● What is being asked: Taking the listing below, restate word for word each line from the line with "brown slope A2:C3" to the line with "brown brick C12", ends included, and stop there.

[[ Recorded data, beginning ]]

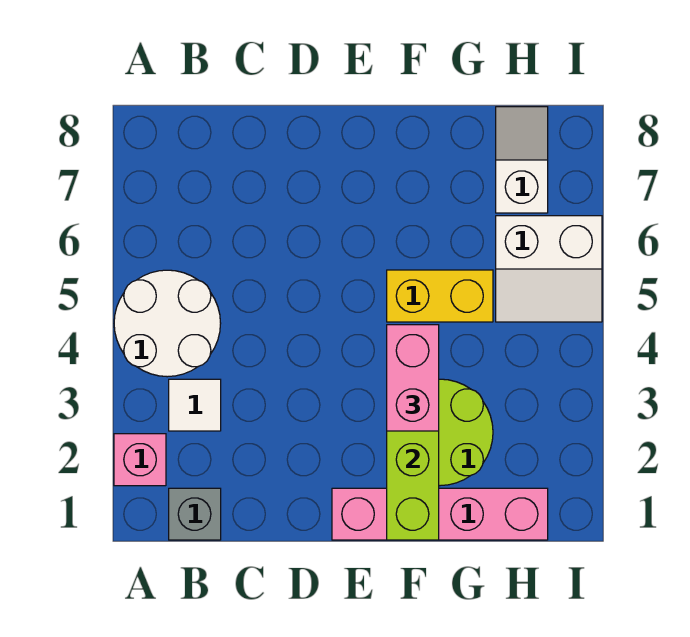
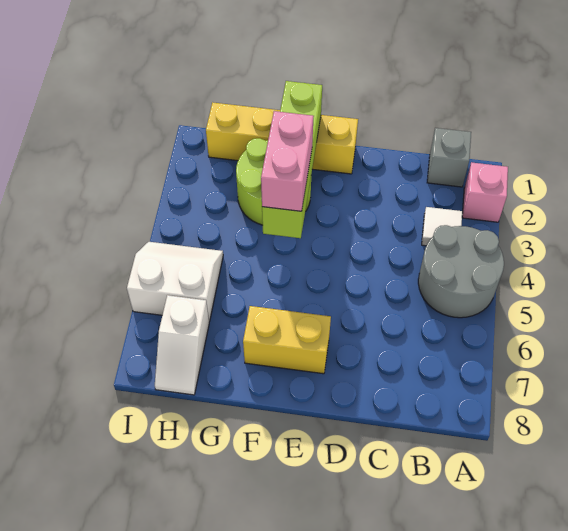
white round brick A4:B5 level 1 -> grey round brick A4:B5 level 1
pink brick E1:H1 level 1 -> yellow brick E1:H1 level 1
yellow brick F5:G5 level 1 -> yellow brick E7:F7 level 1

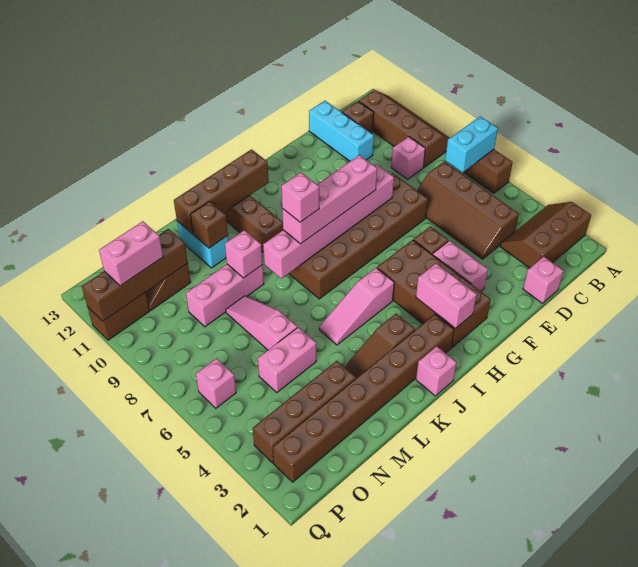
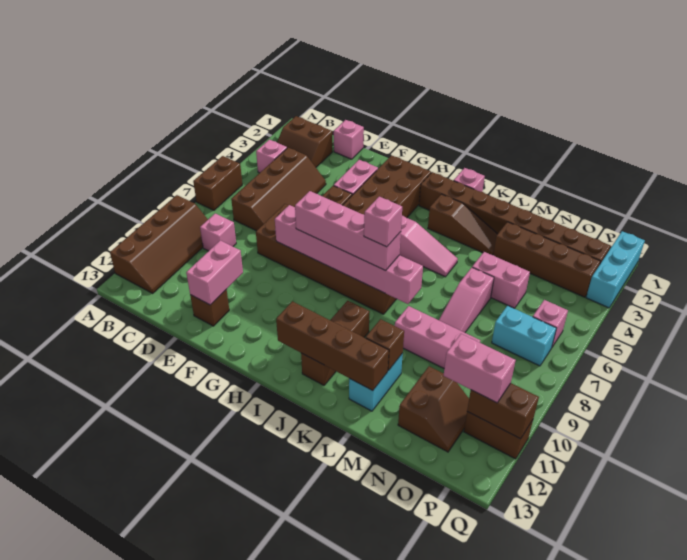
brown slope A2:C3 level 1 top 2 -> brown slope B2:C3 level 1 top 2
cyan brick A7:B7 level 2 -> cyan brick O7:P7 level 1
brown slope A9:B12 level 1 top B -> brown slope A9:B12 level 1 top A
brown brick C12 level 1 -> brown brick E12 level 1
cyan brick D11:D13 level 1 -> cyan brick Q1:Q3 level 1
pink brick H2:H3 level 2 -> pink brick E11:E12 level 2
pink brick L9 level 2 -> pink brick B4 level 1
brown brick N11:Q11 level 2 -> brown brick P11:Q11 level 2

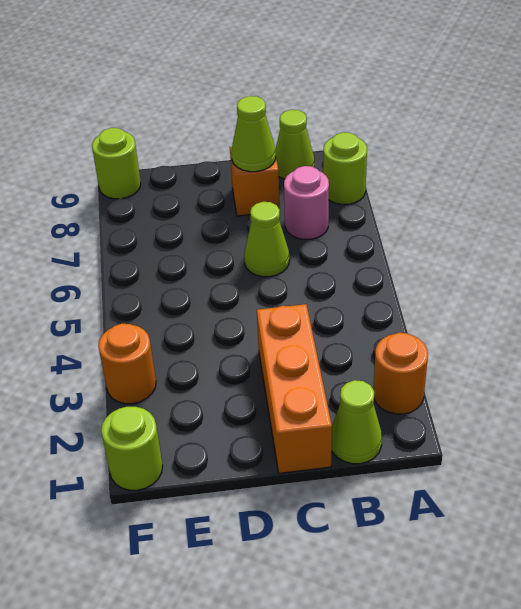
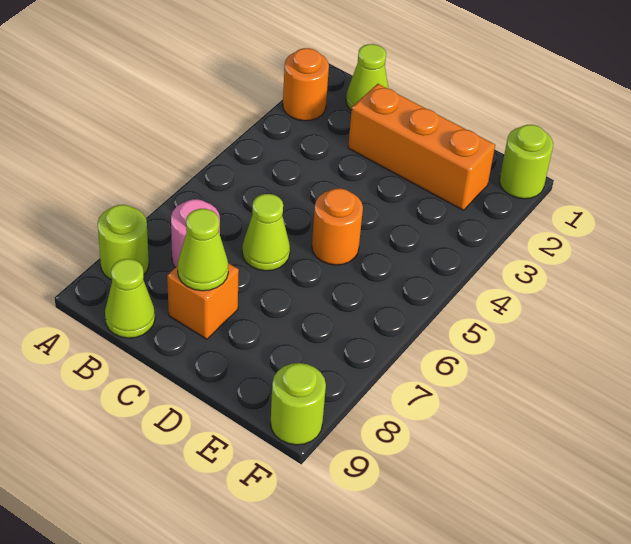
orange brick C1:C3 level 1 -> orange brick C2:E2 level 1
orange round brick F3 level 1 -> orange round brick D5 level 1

[[ Recorded data, end ]]

● Result:
brown slope A2:C3 level 1 top 2 -> brown slope B2:C3 level 1 top 2
cyan brick A7:B7 level 2 -> cyan brick O7:P7 level 1
brown slope A9:B12 level 1 top B -> brown slope A9:B12 level 1 top A
brown brick C12 level 1 -> brown brick E12 level 1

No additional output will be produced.